▶ [Available data]
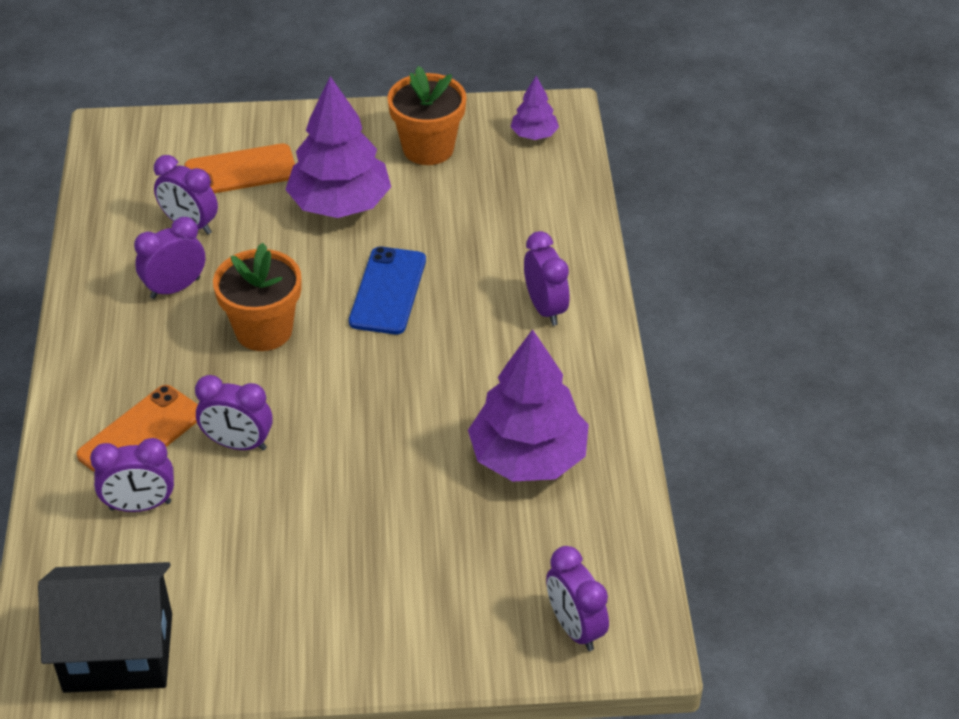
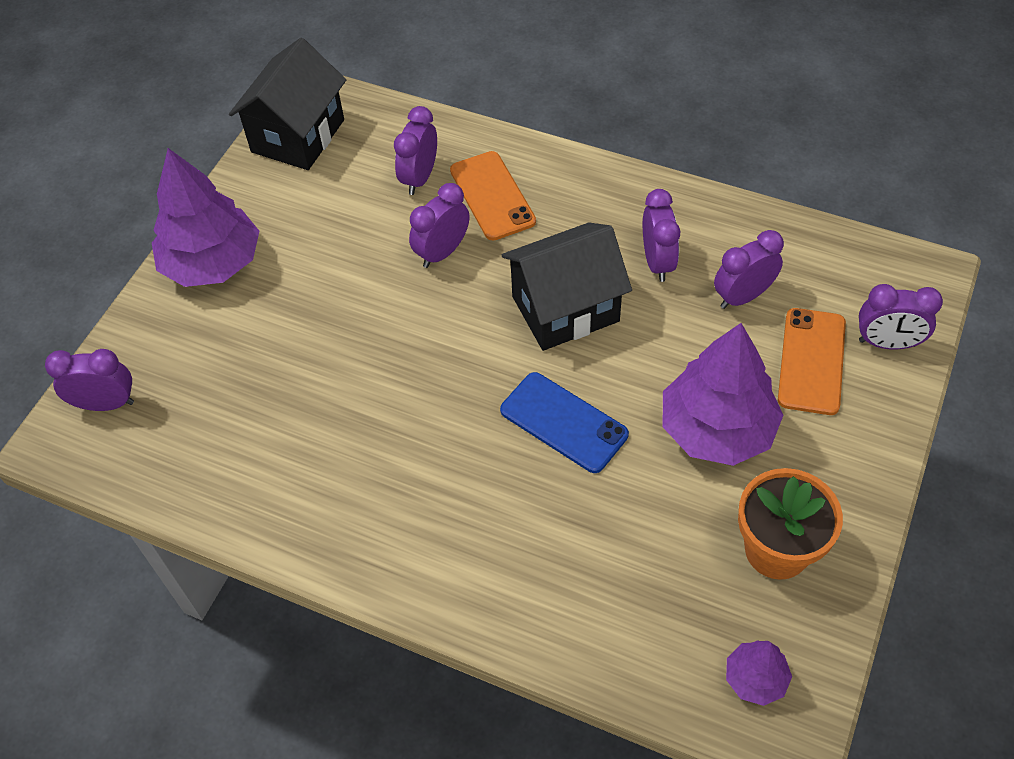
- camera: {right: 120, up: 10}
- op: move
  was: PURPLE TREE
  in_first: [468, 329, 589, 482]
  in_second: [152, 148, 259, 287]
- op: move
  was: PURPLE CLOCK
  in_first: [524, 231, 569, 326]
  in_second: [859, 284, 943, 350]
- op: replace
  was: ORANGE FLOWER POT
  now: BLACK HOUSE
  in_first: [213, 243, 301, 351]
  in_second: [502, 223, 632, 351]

▶ [What is expected] Output a faithful copy of the data, with each picture left out.

▶ [Response to this exercise]
- camera: {right: 120, up: 10}
- op: move
  was: PURPLE TREE
  in_first: [468, 329, 589, 482]
  in_second: [152, 148, 259, 287]
- op: move
  was: PURPLE CLOCK
  in_first: [524, 231, 569, 326]
  in_second: [859, 284, 943, 350]
- op: replace
  was: ORANGE FLOWER POT
  now: BLACK HOUSE
  in_first: [213, 243, 301, 351]
  in_second: [502, 223, 632, 351]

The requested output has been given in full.